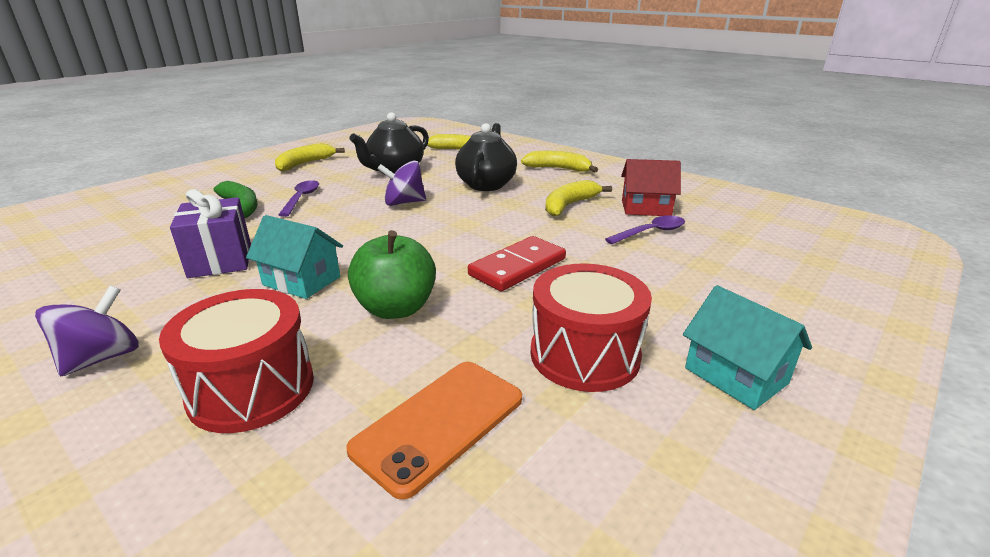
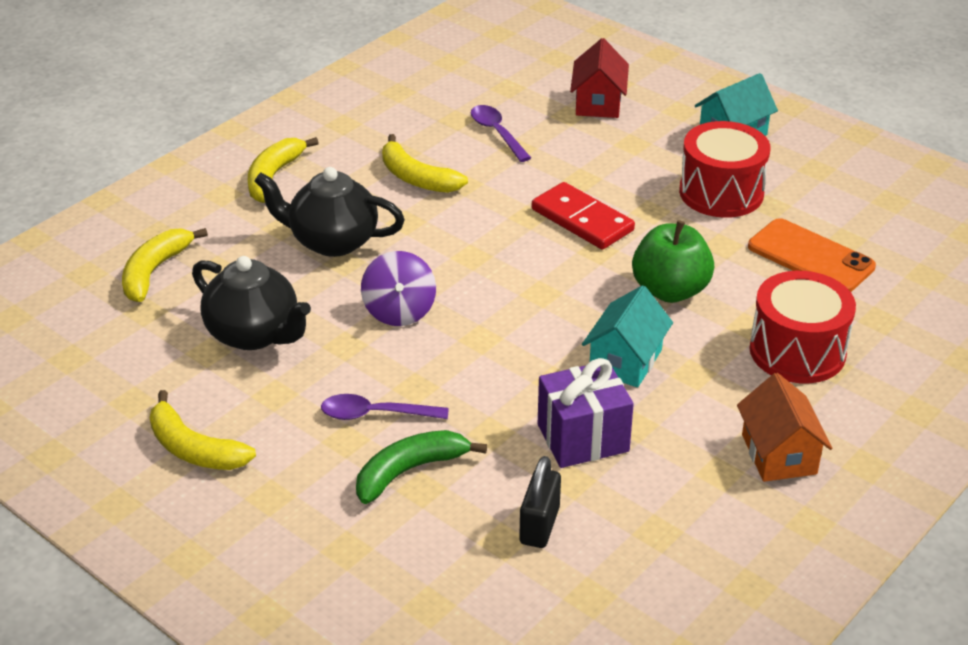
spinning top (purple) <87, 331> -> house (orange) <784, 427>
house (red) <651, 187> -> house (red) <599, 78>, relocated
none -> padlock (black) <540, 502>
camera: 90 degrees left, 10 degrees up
==*==
What to work on:
Every line of the material must be returned verbatim, and pictures must be left behind.

Response to this task:
spinning top (purple) <87, 331> -> house (orange) <784, 427>
house (red) <651, 187> -> house (red) <599, 78>, relocated
none -> padlock (black) <540, 502>
camera: 90 degrees left, 10 degrees up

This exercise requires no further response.